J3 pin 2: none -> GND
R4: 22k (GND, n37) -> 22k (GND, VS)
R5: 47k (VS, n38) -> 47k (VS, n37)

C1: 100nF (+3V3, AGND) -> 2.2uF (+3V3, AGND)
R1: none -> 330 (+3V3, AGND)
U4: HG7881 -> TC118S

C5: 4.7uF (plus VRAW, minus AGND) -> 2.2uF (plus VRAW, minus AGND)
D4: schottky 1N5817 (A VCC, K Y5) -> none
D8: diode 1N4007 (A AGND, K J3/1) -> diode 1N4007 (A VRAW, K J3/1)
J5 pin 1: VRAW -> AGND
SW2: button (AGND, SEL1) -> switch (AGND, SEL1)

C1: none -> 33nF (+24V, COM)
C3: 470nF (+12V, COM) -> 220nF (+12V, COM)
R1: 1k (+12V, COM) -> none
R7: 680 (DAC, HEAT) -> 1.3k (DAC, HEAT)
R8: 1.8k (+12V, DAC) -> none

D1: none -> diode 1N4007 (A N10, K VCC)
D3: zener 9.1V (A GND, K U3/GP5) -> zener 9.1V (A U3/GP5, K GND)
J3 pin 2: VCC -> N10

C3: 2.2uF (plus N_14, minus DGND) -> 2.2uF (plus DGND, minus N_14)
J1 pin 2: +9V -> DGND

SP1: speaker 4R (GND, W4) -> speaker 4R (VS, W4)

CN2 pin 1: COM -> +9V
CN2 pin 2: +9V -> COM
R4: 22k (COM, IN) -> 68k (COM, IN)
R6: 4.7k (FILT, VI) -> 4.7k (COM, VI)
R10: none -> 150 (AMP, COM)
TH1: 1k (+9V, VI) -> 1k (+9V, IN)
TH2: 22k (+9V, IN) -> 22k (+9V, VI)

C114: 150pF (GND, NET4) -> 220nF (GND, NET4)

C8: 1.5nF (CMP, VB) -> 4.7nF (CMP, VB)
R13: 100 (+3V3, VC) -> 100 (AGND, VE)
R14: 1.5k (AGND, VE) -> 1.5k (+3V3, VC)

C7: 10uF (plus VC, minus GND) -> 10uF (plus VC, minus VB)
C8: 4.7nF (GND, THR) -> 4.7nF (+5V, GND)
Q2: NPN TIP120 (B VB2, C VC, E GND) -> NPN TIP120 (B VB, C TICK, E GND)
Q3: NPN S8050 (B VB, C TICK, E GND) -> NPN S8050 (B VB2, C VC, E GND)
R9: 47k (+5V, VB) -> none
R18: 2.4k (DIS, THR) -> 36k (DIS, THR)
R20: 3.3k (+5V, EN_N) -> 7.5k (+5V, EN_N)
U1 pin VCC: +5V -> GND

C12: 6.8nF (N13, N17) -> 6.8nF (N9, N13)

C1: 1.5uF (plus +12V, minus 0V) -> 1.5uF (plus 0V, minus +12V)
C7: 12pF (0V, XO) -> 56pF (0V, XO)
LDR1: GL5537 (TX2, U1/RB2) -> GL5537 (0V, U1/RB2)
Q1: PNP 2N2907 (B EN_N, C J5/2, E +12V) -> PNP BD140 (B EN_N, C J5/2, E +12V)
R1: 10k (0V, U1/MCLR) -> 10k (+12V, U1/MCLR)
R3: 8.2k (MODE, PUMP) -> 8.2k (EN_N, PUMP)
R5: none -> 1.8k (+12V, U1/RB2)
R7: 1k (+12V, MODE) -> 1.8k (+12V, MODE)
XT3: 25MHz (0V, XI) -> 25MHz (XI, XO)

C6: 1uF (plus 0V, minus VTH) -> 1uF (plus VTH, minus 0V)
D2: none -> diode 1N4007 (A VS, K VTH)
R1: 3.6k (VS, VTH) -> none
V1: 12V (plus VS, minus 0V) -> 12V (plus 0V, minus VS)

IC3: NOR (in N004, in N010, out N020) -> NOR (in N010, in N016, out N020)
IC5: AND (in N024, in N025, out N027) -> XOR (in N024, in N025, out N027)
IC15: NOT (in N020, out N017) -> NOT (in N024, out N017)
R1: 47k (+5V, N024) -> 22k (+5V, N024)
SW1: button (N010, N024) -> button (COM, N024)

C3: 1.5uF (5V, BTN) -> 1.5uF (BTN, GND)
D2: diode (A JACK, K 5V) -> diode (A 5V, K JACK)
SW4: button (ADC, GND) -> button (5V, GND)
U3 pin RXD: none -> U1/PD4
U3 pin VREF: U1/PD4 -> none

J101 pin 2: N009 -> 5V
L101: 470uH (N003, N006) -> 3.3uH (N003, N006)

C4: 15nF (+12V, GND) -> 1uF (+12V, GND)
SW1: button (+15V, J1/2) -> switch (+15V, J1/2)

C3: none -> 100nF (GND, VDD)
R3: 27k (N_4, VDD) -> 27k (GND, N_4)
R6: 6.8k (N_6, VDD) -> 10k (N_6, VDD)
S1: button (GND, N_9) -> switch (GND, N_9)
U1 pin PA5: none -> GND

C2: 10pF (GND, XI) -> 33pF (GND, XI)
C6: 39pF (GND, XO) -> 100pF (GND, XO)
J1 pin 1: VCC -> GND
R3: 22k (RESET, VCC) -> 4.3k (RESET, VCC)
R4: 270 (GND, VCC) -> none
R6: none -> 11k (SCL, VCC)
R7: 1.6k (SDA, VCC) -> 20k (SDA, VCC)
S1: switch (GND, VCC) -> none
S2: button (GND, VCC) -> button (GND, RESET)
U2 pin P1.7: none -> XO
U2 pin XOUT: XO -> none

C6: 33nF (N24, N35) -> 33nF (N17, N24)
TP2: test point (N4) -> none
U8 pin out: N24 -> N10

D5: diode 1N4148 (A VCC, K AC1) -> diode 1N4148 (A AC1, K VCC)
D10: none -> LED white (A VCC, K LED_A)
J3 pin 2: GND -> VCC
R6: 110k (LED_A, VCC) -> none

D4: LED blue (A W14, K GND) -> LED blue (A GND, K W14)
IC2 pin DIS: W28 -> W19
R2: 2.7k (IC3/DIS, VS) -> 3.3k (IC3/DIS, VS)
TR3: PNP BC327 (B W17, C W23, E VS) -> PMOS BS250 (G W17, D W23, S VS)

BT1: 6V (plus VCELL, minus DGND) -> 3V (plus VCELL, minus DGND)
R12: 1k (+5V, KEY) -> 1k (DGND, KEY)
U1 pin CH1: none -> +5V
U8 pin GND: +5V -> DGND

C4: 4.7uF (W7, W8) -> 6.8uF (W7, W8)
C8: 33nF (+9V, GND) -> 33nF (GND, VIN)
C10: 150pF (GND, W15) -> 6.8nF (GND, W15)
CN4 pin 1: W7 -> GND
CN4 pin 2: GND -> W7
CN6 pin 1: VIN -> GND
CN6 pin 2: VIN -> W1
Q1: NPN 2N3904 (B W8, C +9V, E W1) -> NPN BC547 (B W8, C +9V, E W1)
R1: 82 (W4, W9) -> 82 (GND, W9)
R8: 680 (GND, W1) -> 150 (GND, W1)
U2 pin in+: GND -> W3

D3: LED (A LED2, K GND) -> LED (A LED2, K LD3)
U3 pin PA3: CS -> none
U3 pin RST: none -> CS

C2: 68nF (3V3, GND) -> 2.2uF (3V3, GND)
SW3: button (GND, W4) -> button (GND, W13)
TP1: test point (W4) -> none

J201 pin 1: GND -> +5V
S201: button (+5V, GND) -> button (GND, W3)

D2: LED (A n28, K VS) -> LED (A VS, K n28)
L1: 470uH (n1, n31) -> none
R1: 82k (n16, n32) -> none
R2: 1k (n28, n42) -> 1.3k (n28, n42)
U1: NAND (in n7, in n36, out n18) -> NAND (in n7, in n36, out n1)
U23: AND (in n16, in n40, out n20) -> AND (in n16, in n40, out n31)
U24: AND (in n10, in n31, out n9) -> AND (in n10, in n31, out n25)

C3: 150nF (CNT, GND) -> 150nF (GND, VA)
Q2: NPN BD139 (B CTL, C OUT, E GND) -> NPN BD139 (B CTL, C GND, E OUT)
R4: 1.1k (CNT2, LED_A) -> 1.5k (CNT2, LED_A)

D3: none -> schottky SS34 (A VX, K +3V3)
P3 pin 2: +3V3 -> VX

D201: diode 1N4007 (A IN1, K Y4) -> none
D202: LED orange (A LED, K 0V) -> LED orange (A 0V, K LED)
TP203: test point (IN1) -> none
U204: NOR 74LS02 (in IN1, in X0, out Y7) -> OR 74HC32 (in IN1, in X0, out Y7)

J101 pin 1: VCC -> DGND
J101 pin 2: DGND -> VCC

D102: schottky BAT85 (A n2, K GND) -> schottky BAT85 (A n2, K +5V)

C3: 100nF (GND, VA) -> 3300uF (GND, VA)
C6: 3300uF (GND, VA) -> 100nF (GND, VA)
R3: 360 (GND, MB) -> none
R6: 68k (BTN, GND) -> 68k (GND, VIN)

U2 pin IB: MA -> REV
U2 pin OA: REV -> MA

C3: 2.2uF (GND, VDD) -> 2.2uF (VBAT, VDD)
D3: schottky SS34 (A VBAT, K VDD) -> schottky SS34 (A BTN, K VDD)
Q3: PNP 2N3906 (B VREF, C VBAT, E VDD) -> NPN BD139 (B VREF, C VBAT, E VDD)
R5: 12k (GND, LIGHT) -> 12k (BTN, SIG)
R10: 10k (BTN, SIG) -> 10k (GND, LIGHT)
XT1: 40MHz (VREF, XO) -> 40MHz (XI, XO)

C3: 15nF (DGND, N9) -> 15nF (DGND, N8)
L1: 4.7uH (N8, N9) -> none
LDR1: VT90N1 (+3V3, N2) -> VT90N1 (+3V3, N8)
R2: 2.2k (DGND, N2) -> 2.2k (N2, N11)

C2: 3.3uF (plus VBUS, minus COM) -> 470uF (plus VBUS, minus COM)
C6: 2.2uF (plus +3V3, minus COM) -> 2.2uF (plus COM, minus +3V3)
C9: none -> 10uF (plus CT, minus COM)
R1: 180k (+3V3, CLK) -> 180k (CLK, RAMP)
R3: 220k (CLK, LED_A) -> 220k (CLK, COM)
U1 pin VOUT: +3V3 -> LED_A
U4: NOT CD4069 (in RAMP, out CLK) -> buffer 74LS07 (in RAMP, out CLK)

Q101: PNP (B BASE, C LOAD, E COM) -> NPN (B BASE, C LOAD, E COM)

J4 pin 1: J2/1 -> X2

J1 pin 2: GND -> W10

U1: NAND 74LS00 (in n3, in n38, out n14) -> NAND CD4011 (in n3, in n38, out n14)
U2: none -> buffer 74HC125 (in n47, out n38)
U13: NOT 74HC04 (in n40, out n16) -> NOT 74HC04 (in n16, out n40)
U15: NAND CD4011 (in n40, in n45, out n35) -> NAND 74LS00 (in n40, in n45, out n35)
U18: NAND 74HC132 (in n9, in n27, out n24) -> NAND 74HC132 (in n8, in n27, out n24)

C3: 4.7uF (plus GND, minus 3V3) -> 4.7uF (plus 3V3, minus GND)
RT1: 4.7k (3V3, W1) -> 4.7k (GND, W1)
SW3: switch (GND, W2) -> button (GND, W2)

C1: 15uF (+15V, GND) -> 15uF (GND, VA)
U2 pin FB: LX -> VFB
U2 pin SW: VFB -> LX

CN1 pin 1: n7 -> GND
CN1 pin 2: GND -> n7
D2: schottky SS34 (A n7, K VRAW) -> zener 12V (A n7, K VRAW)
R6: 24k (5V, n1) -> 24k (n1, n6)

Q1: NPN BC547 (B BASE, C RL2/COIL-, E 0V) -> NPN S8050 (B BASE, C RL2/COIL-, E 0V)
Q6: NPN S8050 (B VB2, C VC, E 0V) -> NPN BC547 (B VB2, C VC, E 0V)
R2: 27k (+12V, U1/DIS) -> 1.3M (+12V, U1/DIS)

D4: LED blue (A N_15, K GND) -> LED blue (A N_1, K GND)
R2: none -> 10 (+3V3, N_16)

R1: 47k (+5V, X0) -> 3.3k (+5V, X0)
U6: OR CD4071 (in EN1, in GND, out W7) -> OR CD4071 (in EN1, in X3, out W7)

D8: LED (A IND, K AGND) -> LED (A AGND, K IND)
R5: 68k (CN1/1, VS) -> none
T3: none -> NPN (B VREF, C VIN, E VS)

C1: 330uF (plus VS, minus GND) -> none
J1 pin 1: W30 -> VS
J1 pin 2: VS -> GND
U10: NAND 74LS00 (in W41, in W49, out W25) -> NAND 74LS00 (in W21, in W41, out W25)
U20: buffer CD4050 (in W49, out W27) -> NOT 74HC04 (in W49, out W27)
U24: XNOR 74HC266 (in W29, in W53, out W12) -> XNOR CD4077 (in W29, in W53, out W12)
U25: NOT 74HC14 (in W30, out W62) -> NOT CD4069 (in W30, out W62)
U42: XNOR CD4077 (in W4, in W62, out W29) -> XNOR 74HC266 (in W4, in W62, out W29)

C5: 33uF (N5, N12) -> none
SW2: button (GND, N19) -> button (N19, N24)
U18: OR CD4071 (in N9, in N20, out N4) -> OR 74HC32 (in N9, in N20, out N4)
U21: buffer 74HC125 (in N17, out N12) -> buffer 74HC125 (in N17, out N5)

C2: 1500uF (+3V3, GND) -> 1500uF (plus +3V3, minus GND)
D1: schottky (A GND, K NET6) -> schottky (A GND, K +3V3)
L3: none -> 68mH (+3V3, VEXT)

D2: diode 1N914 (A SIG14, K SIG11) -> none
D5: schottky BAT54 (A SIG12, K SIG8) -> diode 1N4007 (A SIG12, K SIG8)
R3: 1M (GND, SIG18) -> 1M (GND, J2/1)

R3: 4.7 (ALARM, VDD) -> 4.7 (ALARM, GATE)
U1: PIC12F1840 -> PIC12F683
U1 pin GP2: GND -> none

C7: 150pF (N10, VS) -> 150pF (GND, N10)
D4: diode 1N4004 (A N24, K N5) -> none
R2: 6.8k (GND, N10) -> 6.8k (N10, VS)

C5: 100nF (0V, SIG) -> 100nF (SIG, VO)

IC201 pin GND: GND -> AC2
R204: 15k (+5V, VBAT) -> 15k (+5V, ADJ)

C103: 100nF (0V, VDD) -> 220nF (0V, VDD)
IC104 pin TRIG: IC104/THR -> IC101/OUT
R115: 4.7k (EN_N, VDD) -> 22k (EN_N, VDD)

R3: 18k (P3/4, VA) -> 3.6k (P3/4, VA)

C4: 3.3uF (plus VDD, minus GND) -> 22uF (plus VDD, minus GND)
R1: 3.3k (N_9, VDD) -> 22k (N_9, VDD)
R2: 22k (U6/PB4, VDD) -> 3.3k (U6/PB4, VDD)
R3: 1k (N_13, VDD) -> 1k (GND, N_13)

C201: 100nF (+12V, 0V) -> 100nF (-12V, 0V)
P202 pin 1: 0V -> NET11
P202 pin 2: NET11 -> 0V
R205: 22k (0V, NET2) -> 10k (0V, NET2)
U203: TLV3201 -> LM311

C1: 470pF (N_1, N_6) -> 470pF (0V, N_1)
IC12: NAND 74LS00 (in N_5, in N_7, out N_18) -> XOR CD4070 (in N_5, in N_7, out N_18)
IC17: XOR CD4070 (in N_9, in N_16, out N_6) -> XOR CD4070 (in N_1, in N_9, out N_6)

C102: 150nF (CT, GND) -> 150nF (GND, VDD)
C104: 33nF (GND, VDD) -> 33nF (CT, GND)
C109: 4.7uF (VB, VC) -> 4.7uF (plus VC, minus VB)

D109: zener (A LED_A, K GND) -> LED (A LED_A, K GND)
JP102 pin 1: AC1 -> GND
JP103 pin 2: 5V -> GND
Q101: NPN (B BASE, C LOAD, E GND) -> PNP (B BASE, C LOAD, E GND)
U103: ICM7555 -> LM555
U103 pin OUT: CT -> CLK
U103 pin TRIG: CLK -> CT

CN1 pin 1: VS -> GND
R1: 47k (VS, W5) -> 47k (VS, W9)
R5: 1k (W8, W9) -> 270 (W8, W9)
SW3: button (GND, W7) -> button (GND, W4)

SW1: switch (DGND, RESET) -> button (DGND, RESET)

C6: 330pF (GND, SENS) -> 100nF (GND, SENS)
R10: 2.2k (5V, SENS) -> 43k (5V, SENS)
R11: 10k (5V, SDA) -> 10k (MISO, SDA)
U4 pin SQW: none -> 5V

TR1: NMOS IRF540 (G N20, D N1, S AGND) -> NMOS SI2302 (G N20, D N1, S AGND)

=== WHAT YOU SHOULD DO ===
When the string "NAND" appears in a line of the records above, that line is to be copied.

=== ANSWER TO THE EXERCISE ===
U1: NAND (in n7, in n36, out n18) -> NAND (in n7, in n36, out n1)
U1: NAND 74LS00 (in n3, in n38, out n14) -> NAND CD4011 (in n3, in n38, out n14)
U15: NAND CD4011 (in n40, in n45, out n35) -> NAND 74LS00 (in n40, in n45, out n35)
U18: NAND 74HC132 (in n9, in n27, out n24) -> NAND 74HC132 (in n8, in n27, out n24)
U10: NAND 74LS00 (in W41, in W49, out W25) -> NAND 74LS00 (in W21, in W41, out W25)
IC12: NAND 74LS00 (in N_5, in N_7, out N_18) -> XOR CD4070 (in N_5, in N_7, out N_18)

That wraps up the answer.